What is needed is the number of lines below that contain the string "none", with no other text.
(Data shown)
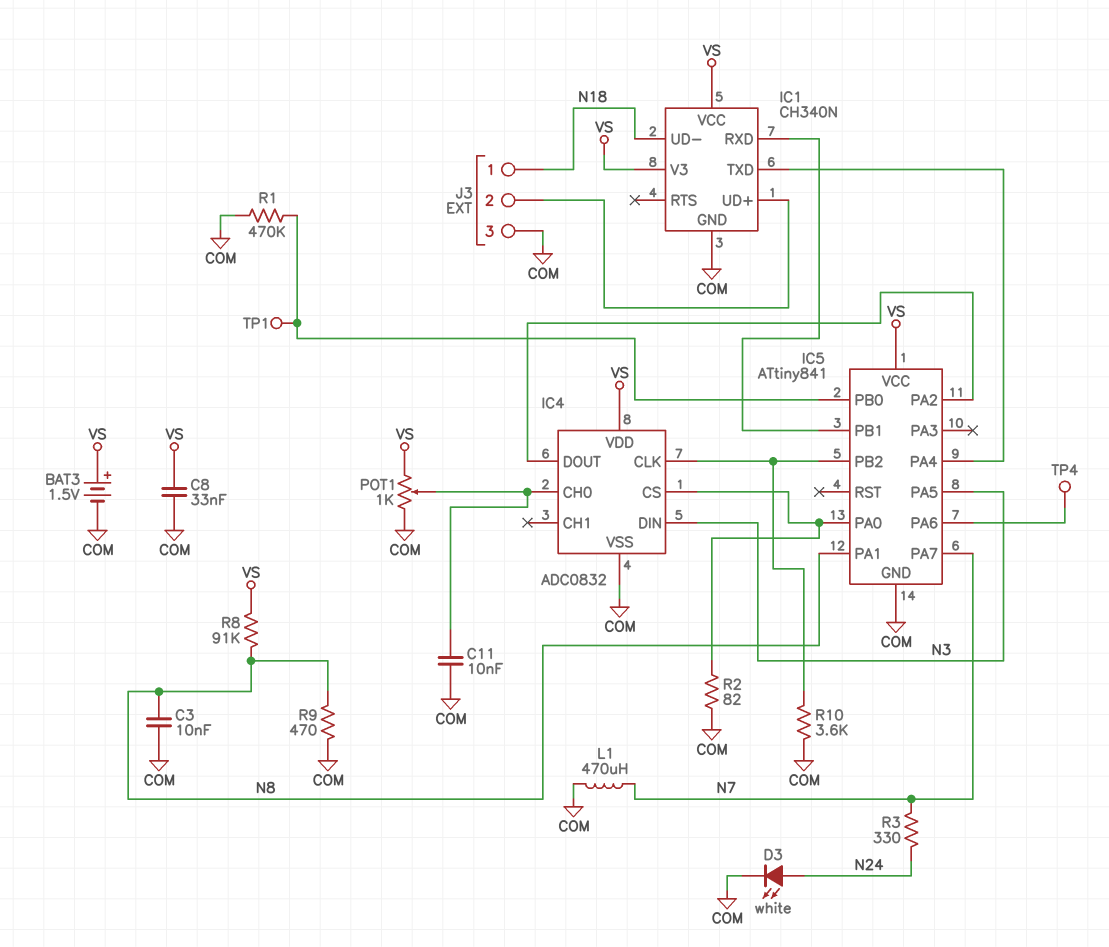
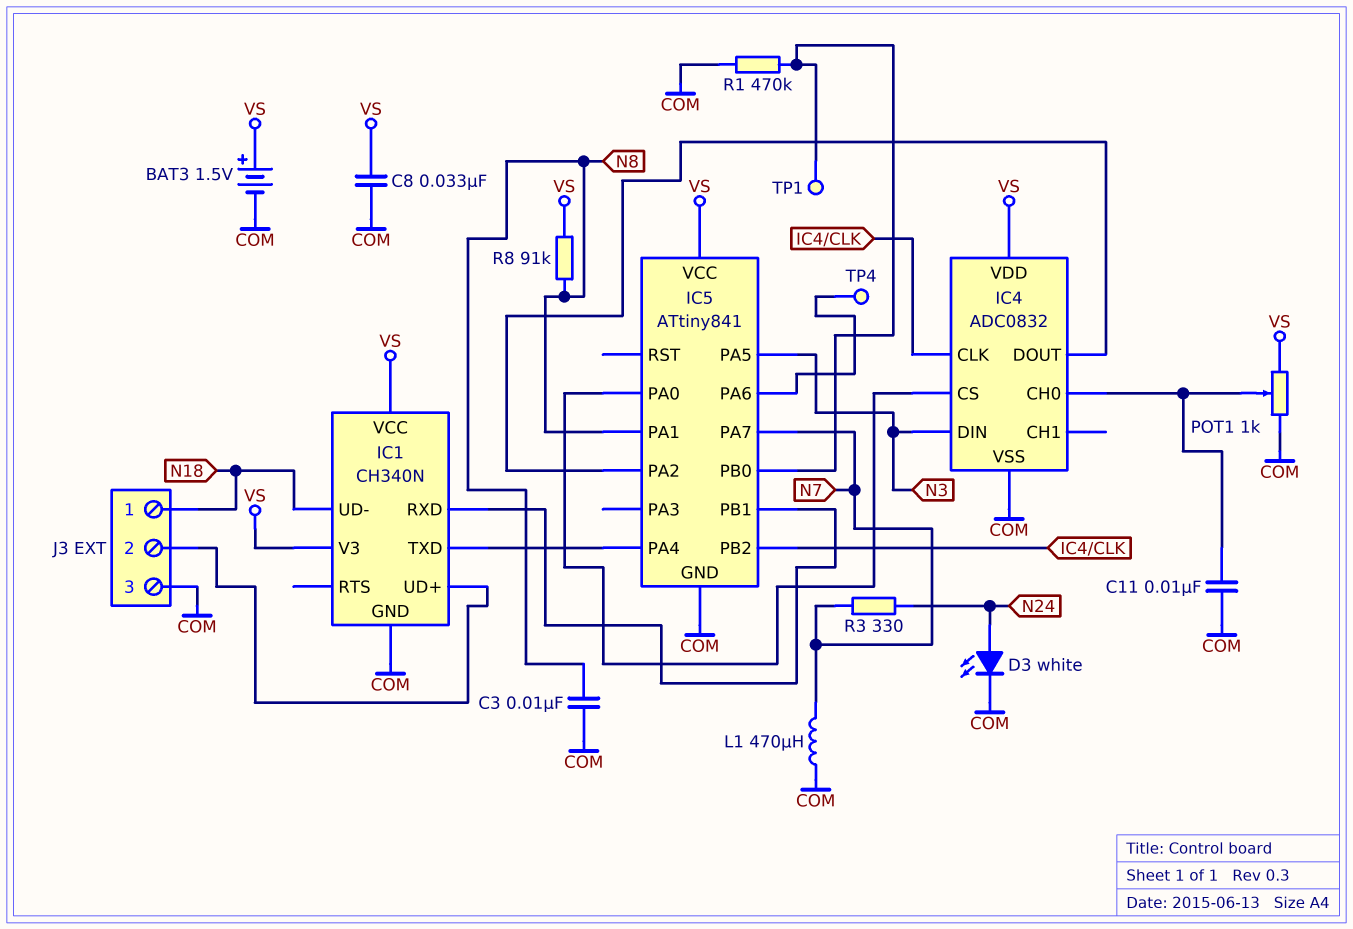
R2: 82 (COM, IC4/CS) -> none
R9: 470 (COM, N8) -> none
R10: 3.6k (COM, IC4/CLK) -> none

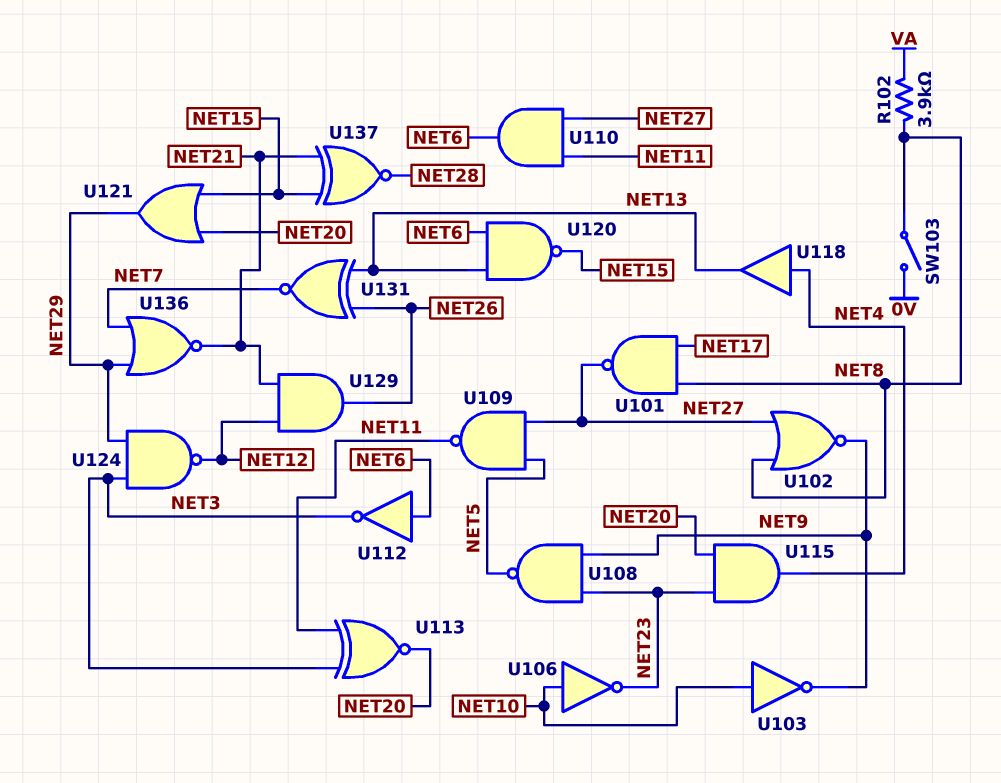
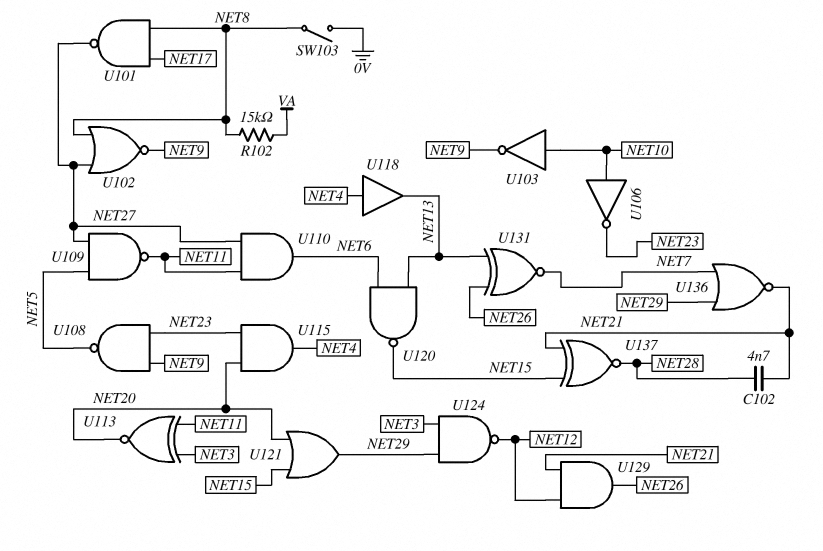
C102: none -> 4.7nF (NET21, NET28)
R102: 3.9k (NET8, VA) -> 15k (NET8, VA)
U112: NOT (in NET6, out NET3) -> none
(End Data shown)
[Response to the exercise]
5